- Opening Delimiter -

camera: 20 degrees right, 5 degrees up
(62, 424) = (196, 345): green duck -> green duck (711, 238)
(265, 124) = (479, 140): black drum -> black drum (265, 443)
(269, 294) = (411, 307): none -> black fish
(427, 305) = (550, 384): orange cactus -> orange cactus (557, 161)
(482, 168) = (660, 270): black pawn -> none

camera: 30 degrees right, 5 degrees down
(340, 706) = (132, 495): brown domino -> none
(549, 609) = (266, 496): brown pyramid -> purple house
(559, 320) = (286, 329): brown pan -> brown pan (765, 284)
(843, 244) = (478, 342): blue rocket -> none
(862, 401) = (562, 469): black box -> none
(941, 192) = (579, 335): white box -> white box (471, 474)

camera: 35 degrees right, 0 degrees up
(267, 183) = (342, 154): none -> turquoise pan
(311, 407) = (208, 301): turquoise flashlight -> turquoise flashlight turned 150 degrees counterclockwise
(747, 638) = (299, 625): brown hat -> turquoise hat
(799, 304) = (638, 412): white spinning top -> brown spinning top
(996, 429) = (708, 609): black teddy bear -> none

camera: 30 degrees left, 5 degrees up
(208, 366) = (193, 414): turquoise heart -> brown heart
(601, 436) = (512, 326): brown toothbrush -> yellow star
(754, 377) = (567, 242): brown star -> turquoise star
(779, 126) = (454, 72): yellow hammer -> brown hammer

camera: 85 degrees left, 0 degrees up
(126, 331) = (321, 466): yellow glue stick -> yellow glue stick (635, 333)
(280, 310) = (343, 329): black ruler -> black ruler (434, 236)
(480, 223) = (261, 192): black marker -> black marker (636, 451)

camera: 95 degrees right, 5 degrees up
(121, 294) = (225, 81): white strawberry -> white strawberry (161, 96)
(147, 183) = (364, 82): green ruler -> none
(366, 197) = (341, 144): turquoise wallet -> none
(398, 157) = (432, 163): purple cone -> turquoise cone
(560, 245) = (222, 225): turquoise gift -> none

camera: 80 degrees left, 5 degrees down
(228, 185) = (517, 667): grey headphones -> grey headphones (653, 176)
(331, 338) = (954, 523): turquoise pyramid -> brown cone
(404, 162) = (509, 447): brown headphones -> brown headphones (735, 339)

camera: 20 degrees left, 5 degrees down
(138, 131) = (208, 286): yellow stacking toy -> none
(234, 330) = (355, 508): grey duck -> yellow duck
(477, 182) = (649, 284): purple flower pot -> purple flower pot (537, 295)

- Closing Delimiter -

■ PROBLEM STATEMENT: Would you restate exactly the lines of the material above, from its opening line through the line with "(121, 294) = (225, 81): white", and output only those?

■ SOLVED PROBLEM:
camera: 20 degrees right, 5 degrees up
(62, 424) = (196, 345): green duck -> green duck (711, 238)
(265, 124) = (479, 140): black drum -> black drum (265, 443)
(269, 294) = (411, 307): none -> black fish
(427, 305) = (550, 384): orange cactus -> orange cactus (557, 161)
(482, 168) = (660, 270): black pawn -> none

camera: 30 degrees right, 5 degrees down
(340, 706) = (132, 495): brown domino -> none
(549, 609) = (266, 496): brown pyramid -> purple house
(559, 320) = (286, 329): brown pan -> brown pan (765, 284)
(843, 244) = (478, 342): blue rocket -> none
(862, 401) = (562, 469): black box -> none
(941, 192) = (579, 335): white box -> white box (471, 474)

camera: 35 degrees right, 0 degrees up
(267, 183) = (342, 154): none -> turquoise pan
(311, 407) = (208, 301): turquoise flashlight -> turquoise flashlight turned 150 degrees counterclockwise
(747, 638) = (299, 625): brown hat -> turquoise hat
(799, 304) = (638, 412): white spinning top -> brown spinning top
(996, 429) = (708, 609): black teddy bear -> none

camera: 30 degrees left, 5 degrees up
(208, 366) = (193, 414): turquoise heart -> brown heart
(601, 436) = (512, 326): brown toothbrush -> yellow star
(754, 377) = (567, 242): brown star -> turquoise star
(779, 126) = (454, 72): yellow hammer -> brown hammer

camera: 85 degrees left, 0 degrees up
(126, 331) = (321, 466): yellow glue stick -> yellow glue stick (635, 333)
(280, 310) = (343, 329): black ruler -> black ruler (434, 236)
(480, 223) = (261, 192): black marker -> black marker (636, 451)

camera: 95 degrees right, 5 degrees up
(121, 294) = (225, 81): white strawberry -> white strawberry (161, 96)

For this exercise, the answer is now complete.